◆ WHAT THIS TASK INVOLVES ◆
The lines to retype are the one with "relocated: blue tree" and all that follow it to the end of the entries below; copy them exactly and nothing else.

Entries taken from a collection

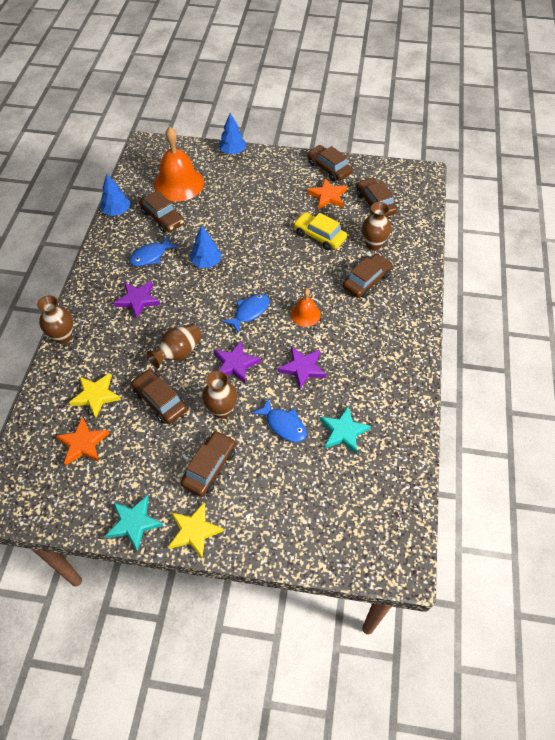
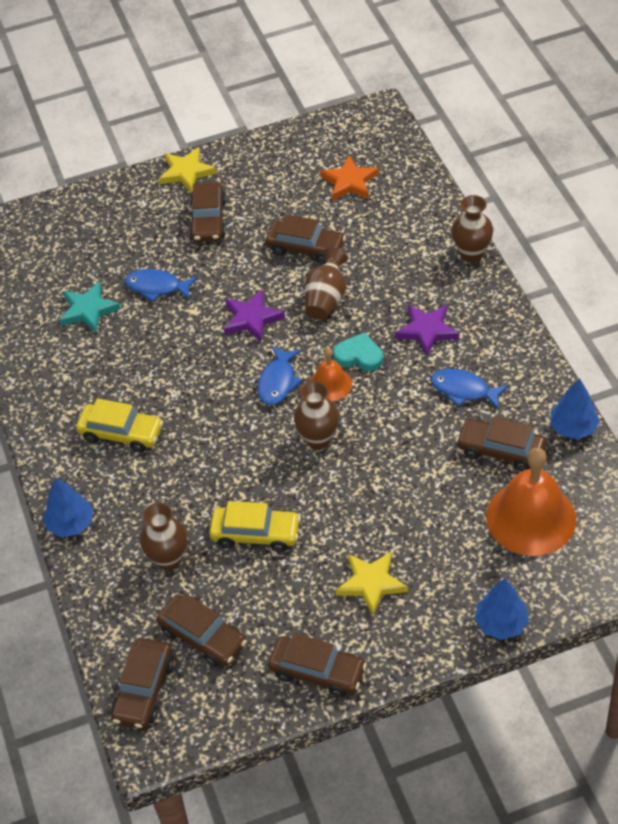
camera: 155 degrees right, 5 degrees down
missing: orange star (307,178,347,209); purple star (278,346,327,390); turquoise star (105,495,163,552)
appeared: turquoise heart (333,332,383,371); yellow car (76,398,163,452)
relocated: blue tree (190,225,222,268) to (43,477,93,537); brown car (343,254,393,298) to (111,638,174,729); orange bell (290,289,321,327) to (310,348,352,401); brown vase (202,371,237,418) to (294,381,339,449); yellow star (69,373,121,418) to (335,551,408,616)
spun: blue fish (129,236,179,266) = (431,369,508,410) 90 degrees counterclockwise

◆ PROBLEM SOLUTION ◆
relocated: blue tree (190,225,222,268) to (43,477,93,537); brown car (343,254,393,298) to (111,638,174,729); orange bell (290,289,321,327) to (310,348,352,401); brown vase (202,371,237,418) to (294,381,339,449); yellow star (69,373,121,418) to (335,551,408,616)
spun: blue fish (129,236,179,266) = (431,369,508,410) 90 degrees counterclockwise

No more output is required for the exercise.